## WORK TO COMPLETE
Among the entries below, find every line that has "none" and pull it out.

· · · · ·

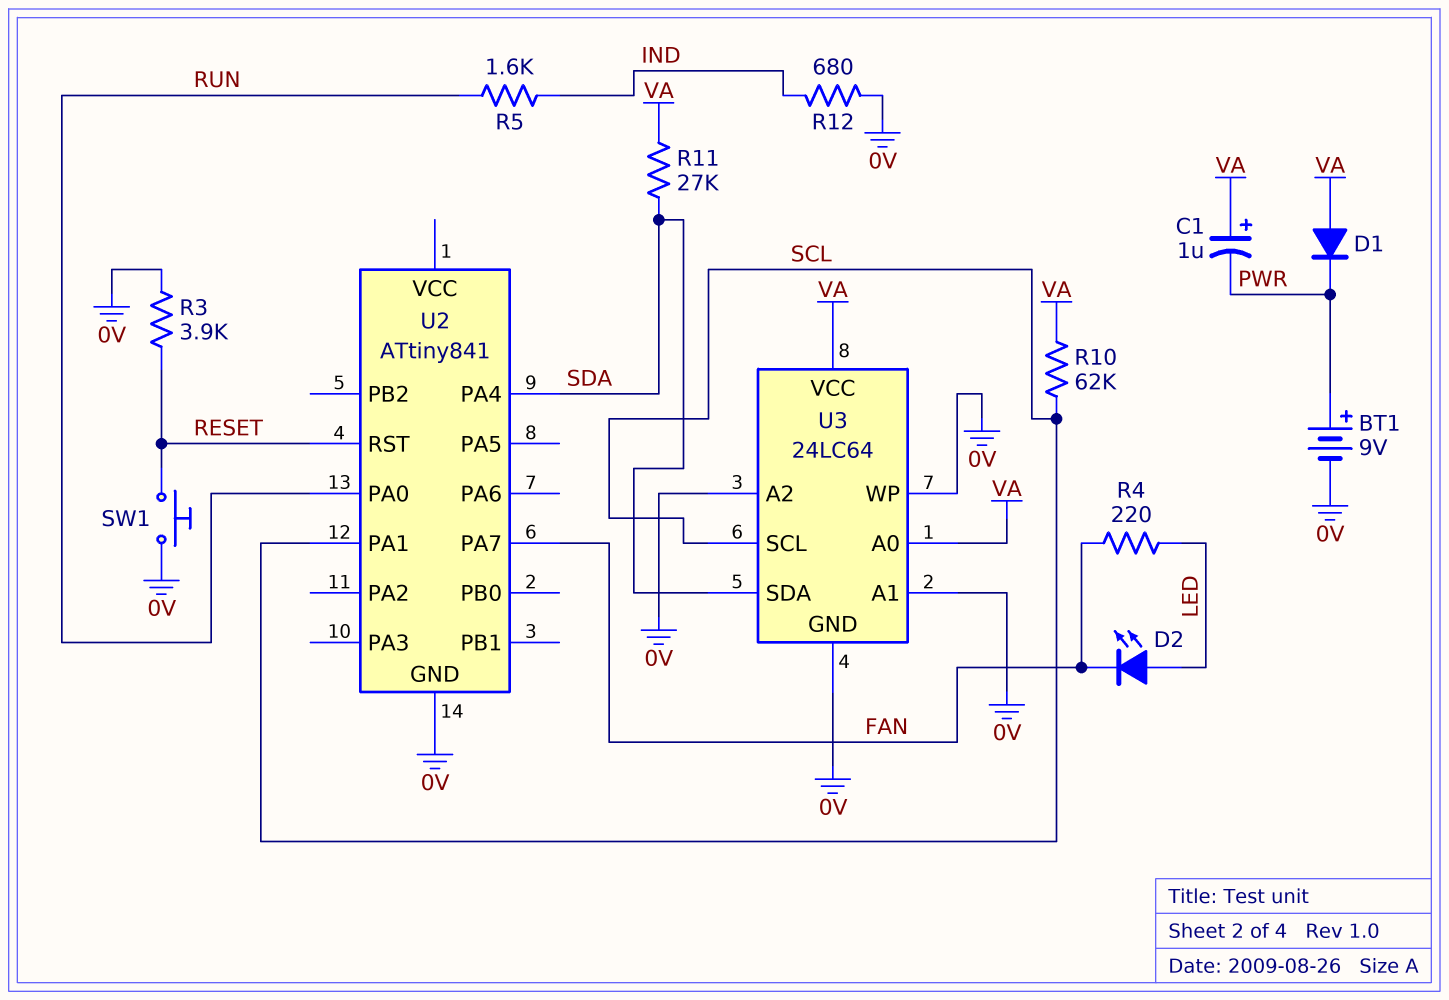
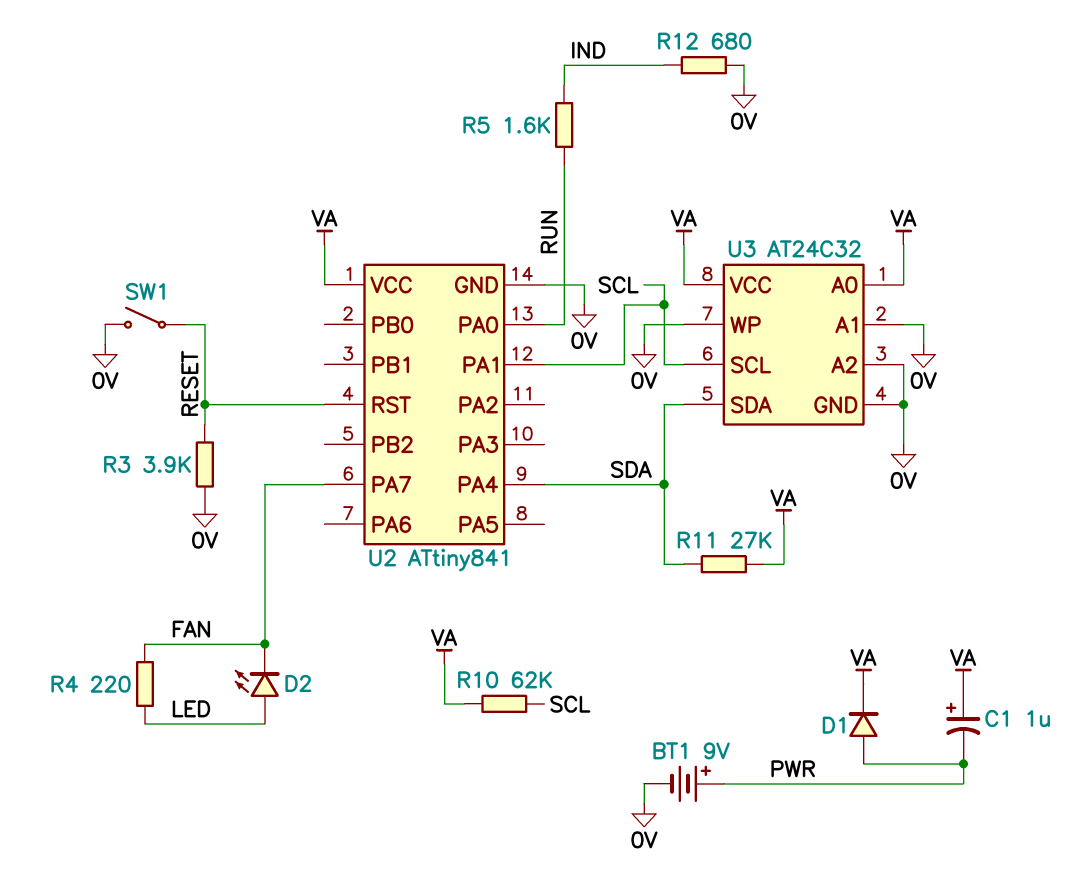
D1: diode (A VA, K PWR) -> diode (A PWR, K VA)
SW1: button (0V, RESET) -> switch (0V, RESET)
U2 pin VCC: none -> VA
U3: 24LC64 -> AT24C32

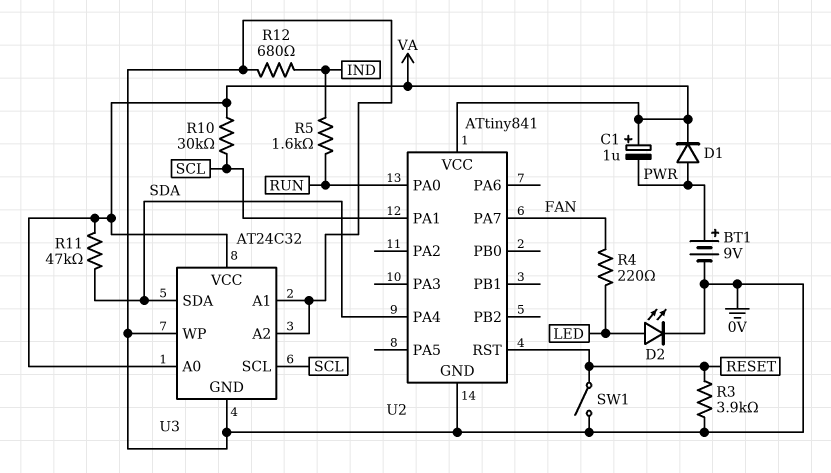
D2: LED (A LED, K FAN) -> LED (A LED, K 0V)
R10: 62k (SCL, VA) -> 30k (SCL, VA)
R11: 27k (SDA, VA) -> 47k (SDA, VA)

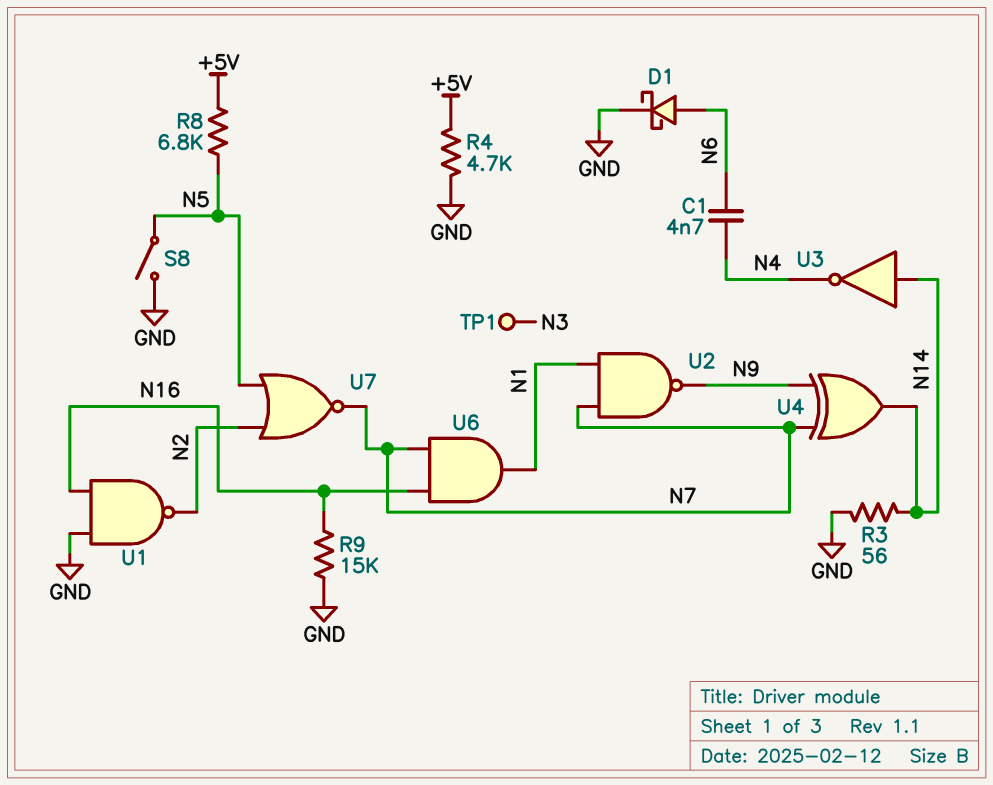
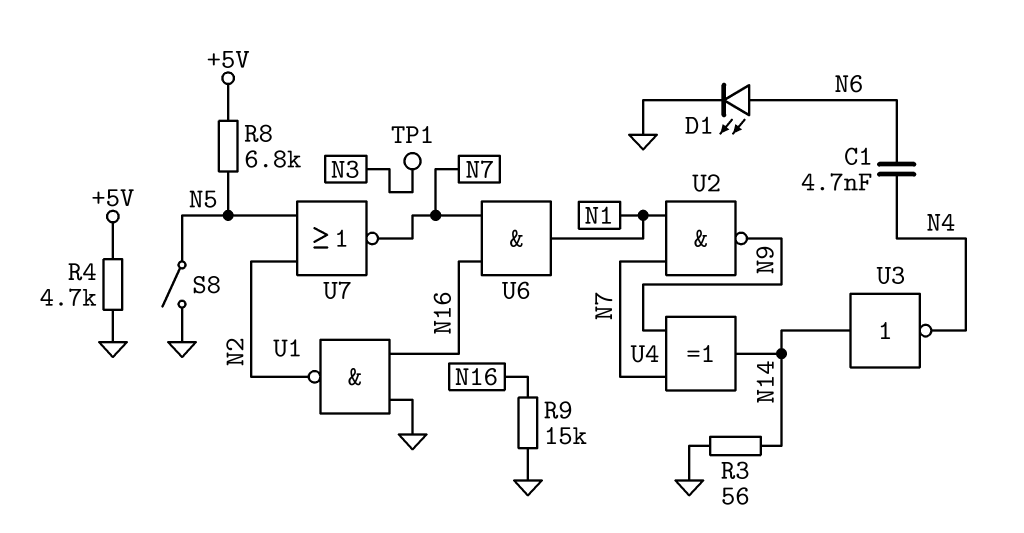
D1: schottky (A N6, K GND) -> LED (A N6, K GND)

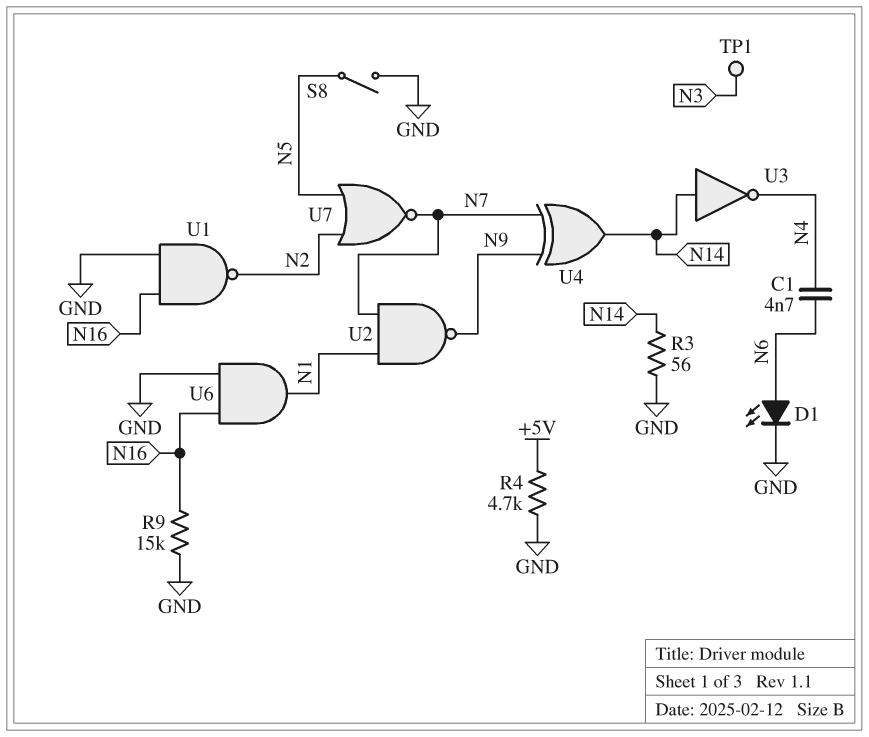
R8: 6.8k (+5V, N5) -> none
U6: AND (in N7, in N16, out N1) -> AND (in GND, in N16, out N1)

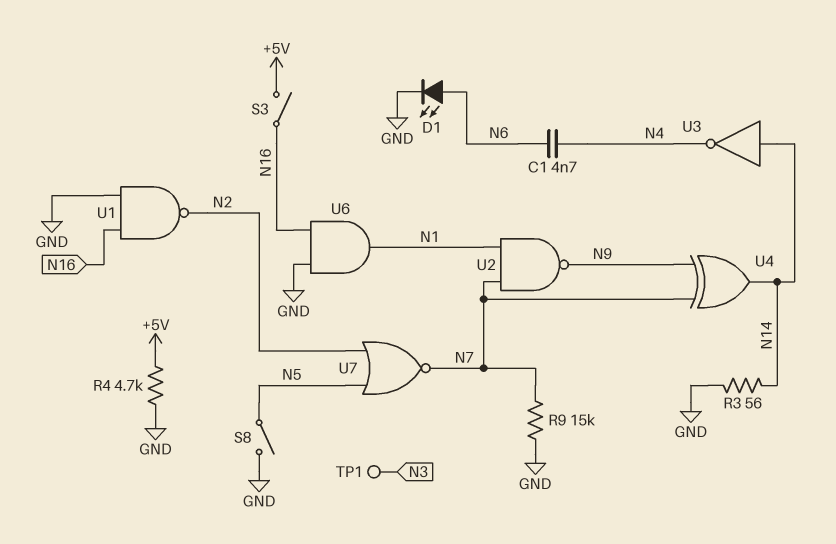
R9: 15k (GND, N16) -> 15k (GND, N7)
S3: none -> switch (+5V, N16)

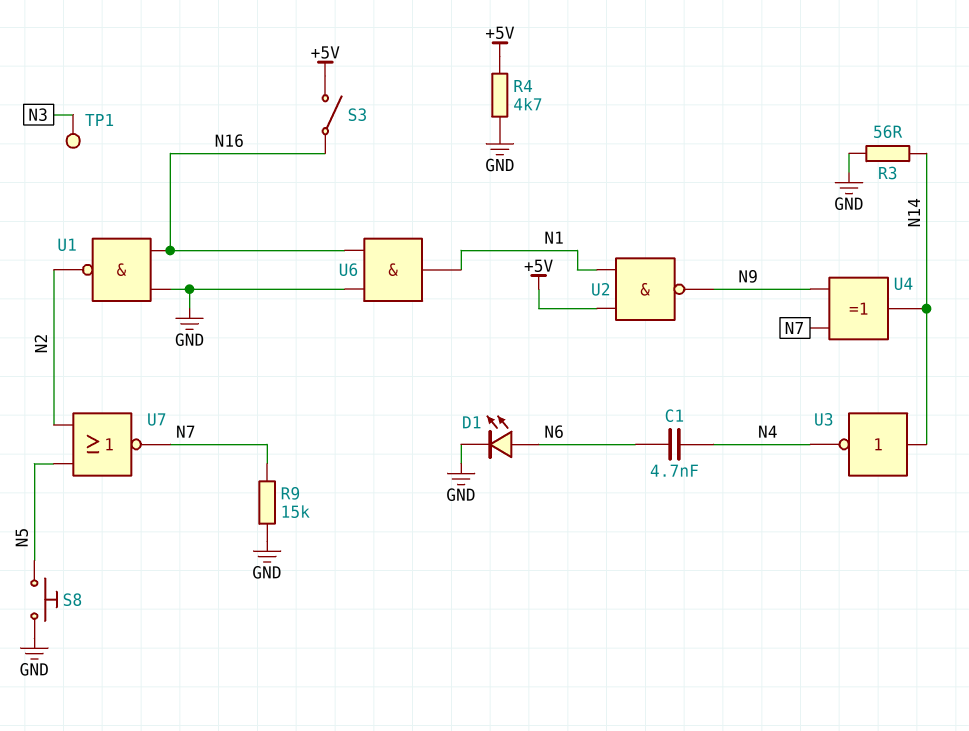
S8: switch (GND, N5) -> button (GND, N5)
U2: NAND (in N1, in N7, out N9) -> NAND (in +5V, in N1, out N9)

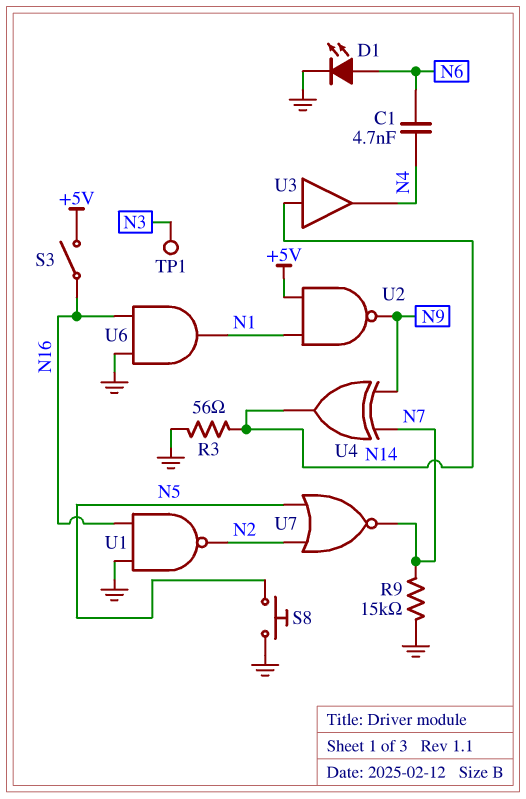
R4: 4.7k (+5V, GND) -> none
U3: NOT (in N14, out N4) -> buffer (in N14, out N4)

· · · · ·

## RESULT
U2 pin VCC: none -> VA
R8: 6.8k (+5V, N5) -> none
S3: none -> switch (+5V, N16)
R4: 4.7k (+5V, GND) -> none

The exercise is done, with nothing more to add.